* _Exercise directions_: Revise the entries below so that every "centreline" becomes "center line", changing nothing else.

>> BEGIN Entries shown

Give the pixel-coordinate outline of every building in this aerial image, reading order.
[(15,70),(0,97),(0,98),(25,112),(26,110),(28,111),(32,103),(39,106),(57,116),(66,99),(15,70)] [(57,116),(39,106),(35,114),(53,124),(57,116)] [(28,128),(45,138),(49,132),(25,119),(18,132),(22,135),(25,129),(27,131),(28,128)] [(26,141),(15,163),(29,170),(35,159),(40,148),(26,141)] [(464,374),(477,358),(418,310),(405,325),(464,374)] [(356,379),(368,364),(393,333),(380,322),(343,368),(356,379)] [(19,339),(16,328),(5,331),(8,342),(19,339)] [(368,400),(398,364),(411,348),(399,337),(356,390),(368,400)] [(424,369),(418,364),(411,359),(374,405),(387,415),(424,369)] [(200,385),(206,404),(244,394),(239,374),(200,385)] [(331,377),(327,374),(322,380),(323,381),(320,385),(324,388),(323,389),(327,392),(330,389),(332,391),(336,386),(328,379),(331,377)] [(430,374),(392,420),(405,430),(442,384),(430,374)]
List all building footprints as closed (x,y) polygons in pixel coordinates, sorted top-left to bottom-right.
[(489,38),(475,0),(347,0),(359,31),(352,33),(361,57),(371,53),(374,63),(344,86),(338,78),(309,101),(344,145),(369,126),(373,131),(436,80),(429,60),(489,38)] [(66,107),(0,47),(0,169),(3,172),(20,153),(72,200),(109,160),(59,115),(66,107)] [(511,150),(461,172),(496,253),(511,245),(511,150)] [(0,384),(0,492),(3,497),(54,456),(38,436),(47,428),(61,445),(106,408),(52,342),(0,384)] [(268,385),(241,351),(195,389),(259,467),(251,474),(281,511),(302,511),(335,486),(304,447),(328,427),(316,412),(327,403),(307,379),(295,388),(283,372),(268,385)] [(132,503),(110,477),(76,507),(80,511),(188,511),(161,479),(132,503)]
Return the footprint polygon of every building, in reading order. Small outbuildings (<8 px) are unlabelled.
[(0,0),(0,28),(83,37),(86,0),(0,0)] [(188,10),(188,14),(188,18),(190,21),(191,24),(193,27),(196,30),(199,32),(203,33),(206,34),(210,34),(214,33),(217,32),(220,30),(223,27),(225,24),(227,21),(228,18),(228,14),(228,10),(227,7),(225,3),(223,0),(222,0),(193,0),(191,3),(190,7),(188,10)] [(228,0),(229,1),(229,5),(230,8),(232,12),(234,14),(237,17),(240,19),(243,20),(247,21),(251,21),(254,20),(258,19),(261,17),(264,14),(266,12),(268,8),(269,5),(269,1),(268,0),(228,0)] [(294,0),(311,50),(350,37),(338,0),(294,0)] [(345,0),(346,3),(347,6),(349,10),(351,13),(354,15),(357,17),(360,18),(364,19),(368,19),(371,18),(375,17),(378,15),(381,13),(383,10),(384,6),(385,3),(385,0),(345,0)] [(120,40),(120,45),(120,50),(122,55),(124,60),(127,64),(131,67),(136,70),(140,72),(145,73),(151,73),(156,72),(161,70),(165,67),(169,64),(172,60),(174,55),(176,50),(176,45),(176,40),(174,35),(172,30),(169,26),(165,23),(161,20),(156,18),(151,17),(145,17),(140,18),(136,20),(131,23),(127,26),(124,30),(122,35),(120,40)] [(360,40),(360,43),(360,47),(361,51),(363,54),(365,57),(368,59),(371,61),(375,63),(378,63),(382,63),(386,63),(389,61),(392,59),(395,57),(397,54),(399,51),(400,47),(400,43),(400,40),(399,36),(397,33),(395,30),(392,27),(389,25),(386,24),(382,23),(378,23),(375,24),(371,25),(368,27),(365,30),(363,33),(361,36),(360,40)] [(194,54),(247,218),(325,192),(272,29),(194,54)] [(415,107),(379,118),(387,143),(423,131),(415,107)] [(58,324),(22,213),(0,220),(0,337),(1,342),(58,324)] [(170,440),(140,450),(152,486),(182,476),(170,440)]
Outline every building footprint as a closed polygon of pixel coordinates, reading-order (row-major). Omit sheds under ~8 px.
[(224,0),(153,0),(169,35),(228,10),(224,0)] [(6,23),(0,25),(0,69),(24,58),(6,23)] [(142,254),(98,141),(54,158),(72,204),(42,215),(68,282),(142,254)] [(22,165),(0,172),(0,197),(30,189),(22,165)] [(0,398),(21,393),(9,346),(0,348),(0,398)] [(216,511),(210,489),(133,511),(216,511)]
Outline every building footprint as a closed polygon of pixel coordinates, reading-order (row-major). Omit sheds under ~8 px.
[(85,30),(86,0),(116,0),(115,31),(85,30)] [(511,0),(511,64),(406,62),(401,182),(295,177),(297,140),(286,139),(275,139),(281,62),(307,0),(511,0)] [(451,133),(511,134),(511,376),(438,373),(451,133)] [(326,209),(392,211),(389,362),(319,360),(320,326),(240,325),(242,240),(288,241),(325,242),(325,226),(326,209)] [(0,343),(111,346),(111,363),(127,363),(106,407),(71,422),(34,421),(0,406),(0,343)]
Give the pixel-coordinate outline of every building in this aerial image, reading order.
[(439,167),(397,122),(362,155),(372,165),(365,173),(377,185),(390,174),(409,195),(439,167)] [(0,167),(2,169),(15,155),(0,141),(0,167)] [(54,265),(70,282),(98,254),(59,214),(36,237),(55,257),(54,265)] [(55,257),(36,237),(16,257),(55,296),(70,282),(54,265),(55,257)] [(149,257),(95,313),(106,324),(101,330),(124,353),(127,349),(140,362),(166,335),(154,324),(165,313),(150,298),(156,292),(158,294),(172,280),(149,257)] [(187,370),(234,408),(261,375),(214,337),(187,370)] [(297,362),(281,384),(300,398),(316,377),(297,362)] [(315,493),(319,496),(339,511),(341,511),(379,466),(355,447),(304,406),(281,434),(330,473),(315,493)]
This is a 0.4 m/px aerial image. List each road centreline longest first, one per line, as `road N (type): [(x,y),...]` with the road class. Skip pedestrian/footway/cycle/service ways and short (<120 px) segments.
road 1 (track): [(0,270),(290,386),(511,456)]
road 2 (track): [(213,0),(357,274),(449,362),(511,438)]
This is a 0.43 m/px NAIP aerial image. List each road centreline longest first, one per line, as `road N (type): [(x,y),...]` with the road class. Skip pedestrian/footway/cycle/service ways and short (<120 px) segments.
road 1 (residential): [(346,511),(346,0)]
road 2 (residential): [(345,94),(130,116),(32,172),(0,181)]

>> END Entries shown

* _Task answer_:
Give the pixel-coordinate outline of every building in this aerial image, reading order.
[(15,70),(0,97),(0,98),(25,112),(26,110),(28,111),(32,103),(39,106),(57,116),(66,99),(15,70)] [(57,116),(39,106),(35,114),(53,124),(57,116)] [(28,128),(45,138),(49,132),(25,119),(18,132),(22,135),(25,129),(27,131),(28,128)] [(26,141),(15,163),(29,170),(35,159),(40,148),(26,141)] [(464,374),(477,358),(418,310),(405,325),(464,374)] [(356,379),(368,364),(393,333),(380,322),(343,368),(356,379)] [(19,339),(16,328),(5,331),(8,342),(19,339)] [(368,400),(398,364),(411,348),(399,337),(356,390),(368,400)] [(424,369),(418,364),(411,359),(374,405),(387,415),(424,369)] [(200,385),(206,404),(244,394),(239,374),(200,385)] [(331,377),(327,374),(322,380),(323,381),(320,385),(324,388),(323,389),(327,392),(330,389),(332,391),(336,386),(328,379),(331,377)] [(430,374),(392,420),(405,430),(442,384),(430,374)]
List all building footprints as closed (x,y) polygons in pixel coordinates, sorted top-left to bottom-right.
[(489,38),(475,0),(347,0),(359,31),(352,33),(361,57),(371,53),(374,63),(344,86),(338,78),(309,101),(344,145),(369,126),(373,131),(436,80),(429,60),(489,38)] [(66,107),(0,47),(0,169),(3,172),(20,153),(72,200),(109,160),(59,115),(66,107)] [(511,150),(461,172),(496,253),(511,245),(511,150)] [(0,384),(0,492),(3,497),(54,456),(38,436),(47,428),(61,445),(106,408),(52,342),(0,384)] [(268,385),(241,351),(195,389),(259,467),(251,474),(281,511),(302,511),(335,486),(304,447),(328,427),(316,412),(327,403),(307,379),(295,388),(283,372),(268,385)] [(132,503),(110,477),(76,507),(80,511),(188,511),(161,479),(132,503)]
Return the footprint polygon of every building, in reading order. Small outbuildings (<8 px) are unlabelled.
[(0,0),(0,28),(83,37),(86,0),(0,0)] [(188,10),(188,14),(188,18),(190,21),(191,24),(193,27),(196,30),(199,32),(203,33),(206,34),(210,34),(214,33),(217,32),(220,30),(223,27),(225,24),(227,21),(228,18),(228,14),(228,10),(227,7),(225,3),(223,0),(222,0),(193,0),(191,3),(190,7),(188,10)] [(228,0),(229,1),(229,5),(230,8),(232,12),(234,14),(237,17),(240,19),(243,20),(247,21),(251,21),(254,20),(258,19),(261,17),(264,14),(266,12),(268,8),(269,5),(269,1),(268,0),(228,0)] [(294,0),(311,50),(350,37),(338,0),(294,0)] [(345,0),(346,3),(347,6),(349,10),(351,13),(354,15),(357,17),(360,18),(364,19),(368,19),(371,18),(375,17),(378,15),(381,13),(383,10),(384,6),(385,3),(385,0),(345,0)] [(120,40),(120,45),(120,50),(122,55),(124,60),(127,64),(131,67),(136,70),(140,72),(145,73),(151,73),(156,72),(161,70),(165,67),(169,64),(172,60),(174,55),(176,50),(176,45),(176,40),(174,35),(172,30),(169,26),(165,23),(161,20),(156,18),(151,17),(145,17),(140,18),(136,20),(131,23),(127,26),(124,30),(122,35),(120,40)] [(360,40),(360,43),(360,47),(361,51),(363,54),(365,57),(368,59),(371,61),(375,63),(378,63),(382,63),(386,63),(389,61),(392,59),(395,57),(397,54),(399,51),(400,47),(400,43),(400,40),(399,36),(397,33),(395,30),(392,27),(389,25),(386,24),(382,23),(378,23),(375,24),(371,25),(368,27),(365,30),(363,33),(361,36),(360,40)] [(194,54),(247,218),(325,192),(272,29),(194,54)] [(415,107),(379,118),(387,143),(423,131),(415,107)] [(58,324),(22,213),(0,220),(0,337),(1,342),(58,324)] [(170,440),(140,450),(152,486),(182,476),(170,440)]
Outline every building footprint as a closed polygon of pixel coordinates, reading-order (row-major). Omit sheds under ~8 px.
[(224,0),(153,0),(169,35),(228,10),(224,0)] [(6,23),(0,25),(0,69),(24,58),(6,23)] [(142,254),(98,141),(54,158),(72,204),(42,215),(68,282),(142,254)] [(22,165),(0,172),(0,197),(30,189),(22,165)] [(0,398),(21,393),(9,346),(0,348),(0,398)] [(216,511),(210,489),(133,511),(216,511)]
Outline every building footprint as a closed polygon of pixel coordinates, reading-order (row-major). Omit sheds under ~8 px.
[(85,30),(86,0),(116,0),(115,31),(85,30)] [(511,0),(511,64),(406,62),(401,182),(295,177),(297,140),(286,139),(275,139),(281,62),(307,0),(511,0)] [(451,133),(511,134),(511,376),(438,373),(451,133)] [(326,209),(392,211),(389,362),(319,360),(320,326),(240,325),(242,240),(288,241),(325,242),(325,226),(326,209)] [(0,343),(111,346),(111,363),(127,363),(106,407),(71,422),(34,421),(0,406),(0,343)]
Give the pixel-coordinate outline of every building in this aerial image, reading order.
[(439,167),(397,122),(362,155),(372,165),(365,173),(377,185),(390,174),(409,195),(439,167)] [(0,167),(2,169),(15,155),(0,141),(0,167)] [(54,265),(70,282),(98,254),(59,214),(36,237),(55,257),(54,265)] [(55,257),(36,237),(16,257),(55,296),(70,282),(54,265),(55,257)] [(149,257),(95,313),(106,324),(101,330),(124,353),(127,349),(140,362),(166,335),(154,324),(165,313),(150,298),(156,292),(158,294),(172,280),(149,257)] [(187,370),(234,408),(261,375),(214,337),(187,370)] [(297,362),(281,384),(300,398),(316,377),(297,362)] [(315,493),(319,496),(339,511),(341,511),(379,466),(355,447),(304,406),(281,434),(330,473),(315,493)]
This is a 0.4 m/px aerial image. List each road center line longest first, one per line, as `road N (type): [(x,y),...]` with the road class. Skip pedestrian/footway/cycle/service ways and short (<120 px) segments.
road 1 (track): [(0,270),(290,386),(511,456)]
road 2 (track): [(213,0),(357,274),(449,362),(511,438)]
This is a 0.43 m/px NAIP aerial image. List each road center line longest first, one per line, as `road N (type): [(x,y),...]` with the road class. Skip pedestrian/footway/cycle/service ways and short (<120 px) segments.
road 1 (residential): [(346,511),(346,0)]
road 2 (residential): [(345,94),(130,116),(32,172),(0,181)]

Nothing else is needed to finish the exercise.